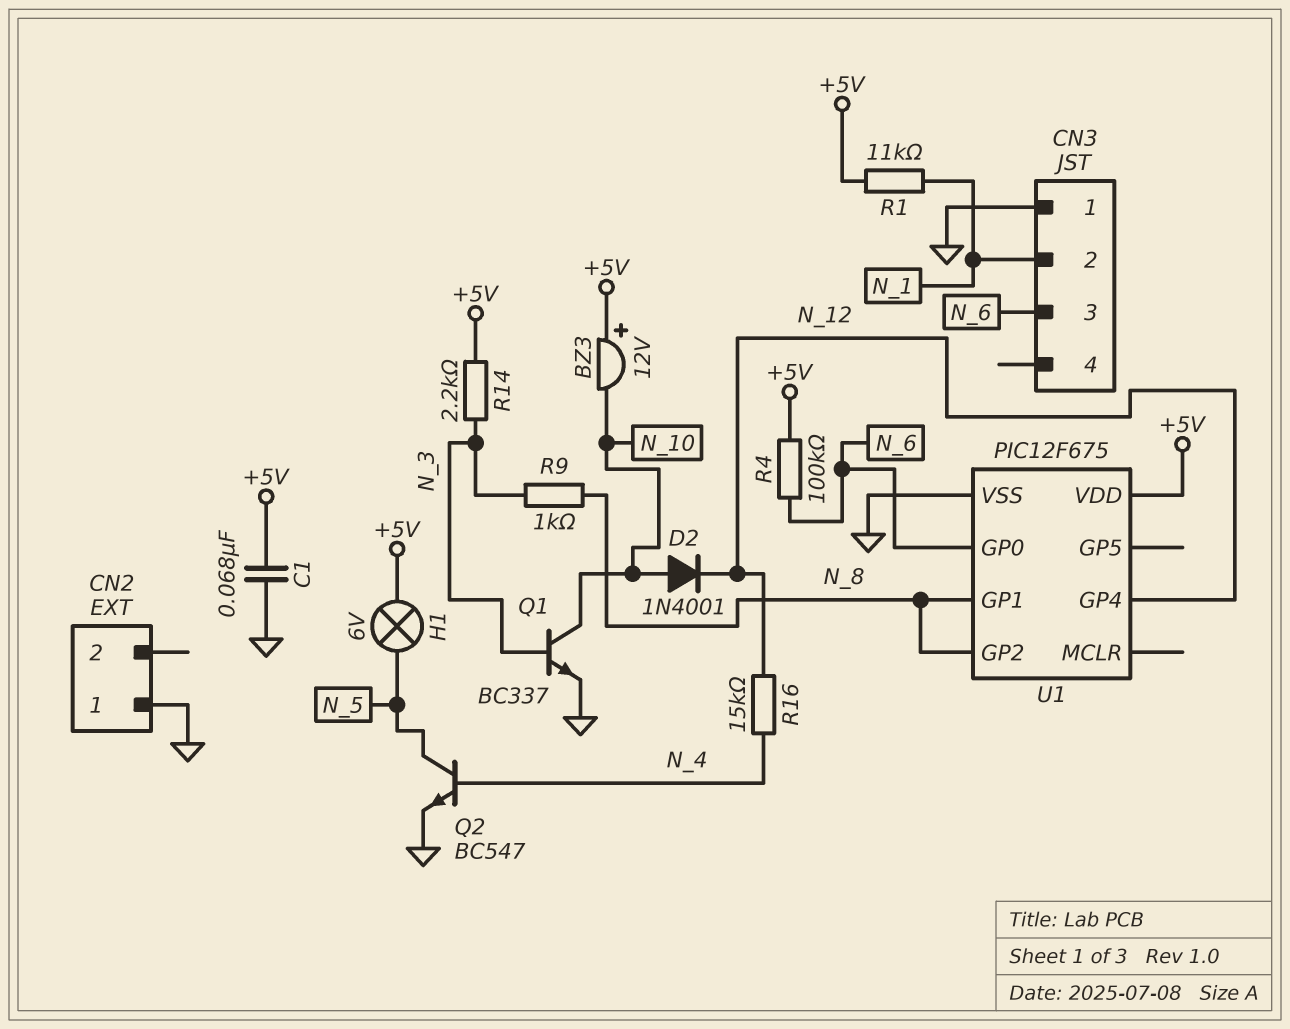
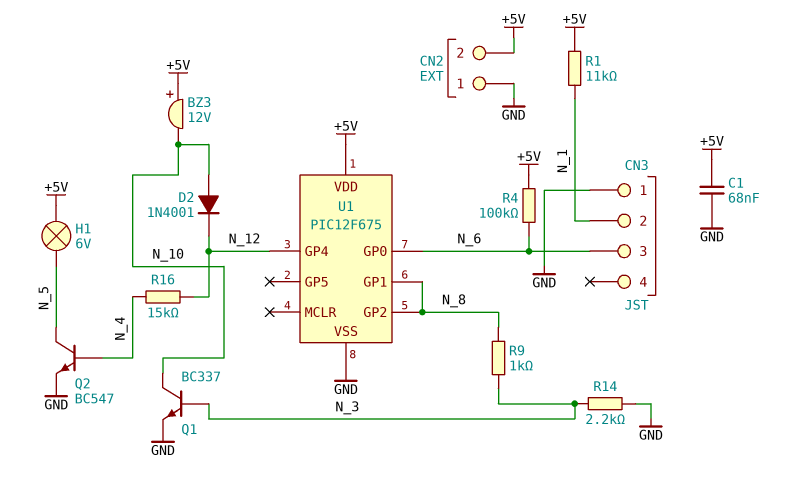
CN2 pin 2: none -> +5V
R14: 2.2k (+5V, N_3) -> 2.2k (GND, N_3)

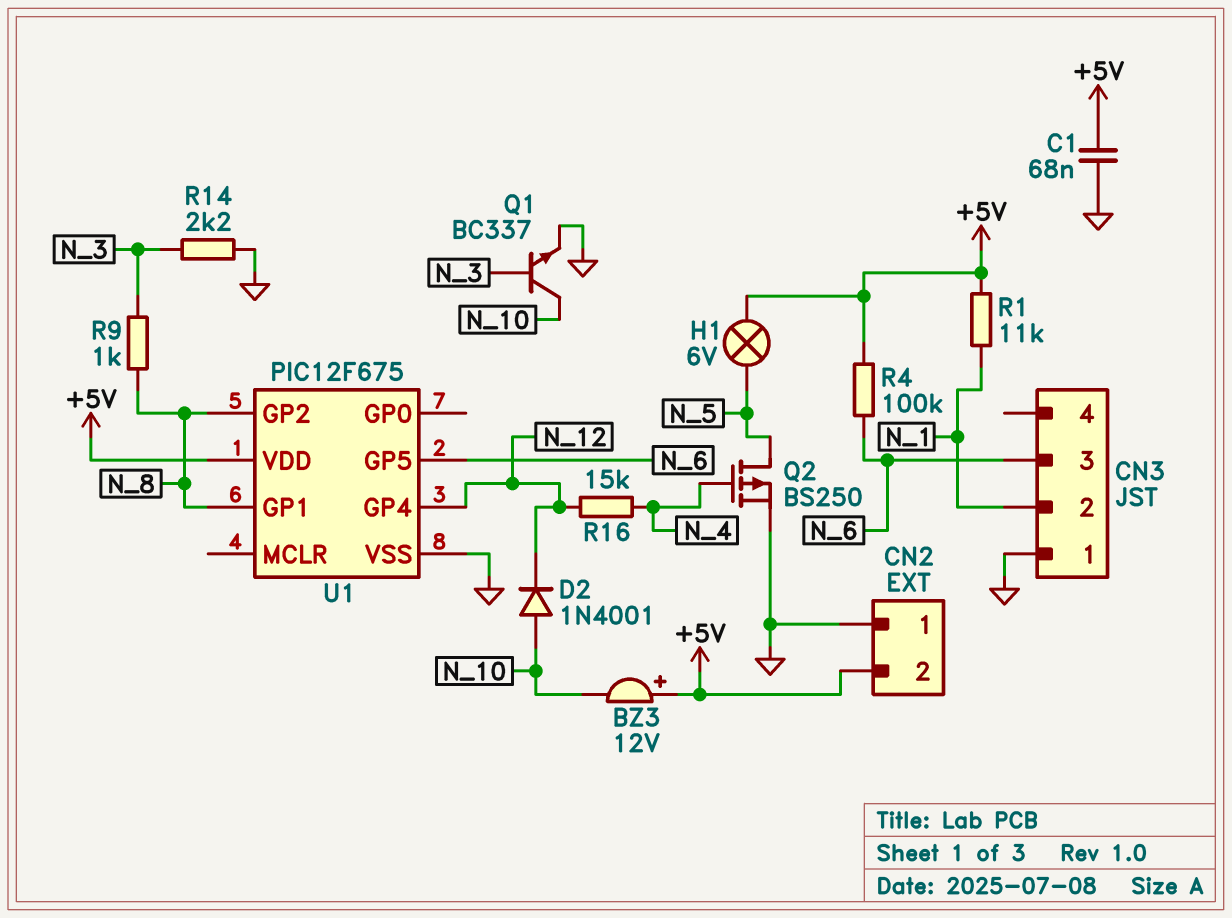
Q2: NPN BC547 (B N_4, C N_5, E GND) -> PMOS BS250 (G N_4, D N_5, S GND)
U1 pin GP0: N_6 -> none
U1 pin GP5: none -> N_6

## What is being asked
Every line above with the string "none" in it should be copied into the answer.

## Answer section
CN2 pin 2: none -> +5V
U1 pin GP0: N_6 -> none
U1 pin GP5: none -> N_6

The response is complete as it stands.